> INPUT DATA:
^^^^

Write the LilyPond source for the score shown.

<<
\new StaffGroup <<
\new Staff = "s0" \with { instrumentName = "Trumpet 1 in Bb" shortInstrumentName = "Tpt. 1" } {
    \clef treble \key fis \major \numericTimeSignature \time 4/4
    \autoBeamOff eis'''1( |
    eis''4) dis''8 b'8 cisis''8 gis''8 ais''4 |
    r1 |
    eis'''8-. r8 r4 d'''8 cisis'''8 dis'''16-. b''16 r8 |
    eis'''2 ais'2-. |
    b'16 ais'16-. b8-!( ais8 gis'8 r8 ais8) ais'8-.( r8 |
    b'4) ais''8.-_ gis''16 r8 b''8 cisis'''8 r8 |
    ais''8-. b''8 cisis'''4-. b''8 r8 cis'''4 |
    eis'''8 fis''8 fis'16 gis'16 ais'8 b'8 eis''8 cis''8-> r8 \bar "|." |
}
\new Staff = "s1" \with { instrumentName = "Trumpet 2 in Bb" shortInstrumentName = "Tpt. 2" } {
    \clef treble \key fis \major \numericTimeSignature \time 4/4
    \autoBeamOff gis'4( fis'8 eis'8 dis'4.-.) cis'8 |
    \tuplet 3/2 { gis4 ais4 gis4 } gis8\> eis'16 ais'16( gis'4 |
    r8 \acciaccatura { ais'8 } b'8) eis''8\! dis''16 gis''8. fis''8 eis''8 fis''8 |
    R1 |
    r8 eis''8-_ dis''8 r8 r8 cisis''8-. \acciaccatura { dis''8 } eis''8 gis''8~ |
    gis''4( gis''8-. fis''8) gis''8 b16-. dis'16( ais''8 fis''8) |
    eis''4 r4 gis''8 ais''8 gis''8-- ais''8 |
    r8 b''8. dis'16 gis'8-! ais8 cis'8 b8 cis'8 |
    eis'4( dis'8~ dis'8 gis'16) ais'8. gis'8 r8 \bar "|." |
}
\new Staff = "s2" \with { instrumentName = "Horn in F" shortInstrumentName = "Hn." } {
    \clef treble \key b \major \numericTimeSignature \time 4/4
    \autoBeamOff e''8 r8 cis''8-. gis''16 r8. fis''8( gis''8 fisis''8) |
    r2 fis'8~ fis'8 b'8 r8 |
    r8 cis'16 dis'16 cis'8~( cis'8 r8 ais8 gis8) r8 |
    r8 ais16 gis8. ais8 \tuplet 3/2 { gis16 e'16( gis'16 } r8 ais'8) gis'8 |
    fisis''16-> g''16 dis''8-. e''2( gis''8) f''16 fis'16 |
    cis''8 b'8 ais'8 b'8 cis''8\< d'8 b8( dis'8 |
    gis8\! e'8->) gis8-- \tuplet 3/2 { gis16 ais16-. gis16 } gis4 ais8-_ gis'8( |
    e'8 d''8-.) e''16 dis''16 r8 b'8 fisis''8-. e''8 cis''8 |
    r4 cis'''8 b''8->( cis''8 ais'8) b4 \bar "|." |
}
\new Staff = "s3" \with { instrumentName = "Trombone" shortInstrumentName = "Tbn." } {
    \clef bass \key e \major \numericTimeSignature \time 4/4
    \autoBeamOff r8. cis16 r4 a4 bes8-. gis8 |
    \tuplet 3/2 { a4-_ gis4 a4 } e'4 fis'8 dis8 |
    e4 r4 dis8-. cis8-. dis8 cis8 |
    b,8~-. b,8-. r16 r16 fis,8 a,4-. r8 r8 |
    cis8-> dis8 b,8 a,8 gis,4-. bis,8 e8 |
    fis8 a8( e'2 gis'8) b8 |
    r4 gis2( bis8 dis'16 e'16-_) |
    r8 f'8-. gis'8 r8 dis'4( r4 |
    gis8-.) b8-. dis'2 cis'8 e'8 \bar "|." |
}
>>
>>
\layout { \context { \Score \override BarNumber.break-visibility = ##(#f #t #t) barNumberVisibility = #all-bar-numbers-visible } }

^^^^

> EXERCISE AIM: Gather every line of the items that contains the string "time" and copy each one out.

> ANSWER IN FULL:
    \clef treble \key fis \major \numericTimeSignature \time 4/4
    \clef treble \key fis \major \numericTimeSignature \time 4/4
    \clef treble \key b \major \numericTimeSignature \time 4/4
    \clef bass \key e \major \numericTimeSignature \time 4/4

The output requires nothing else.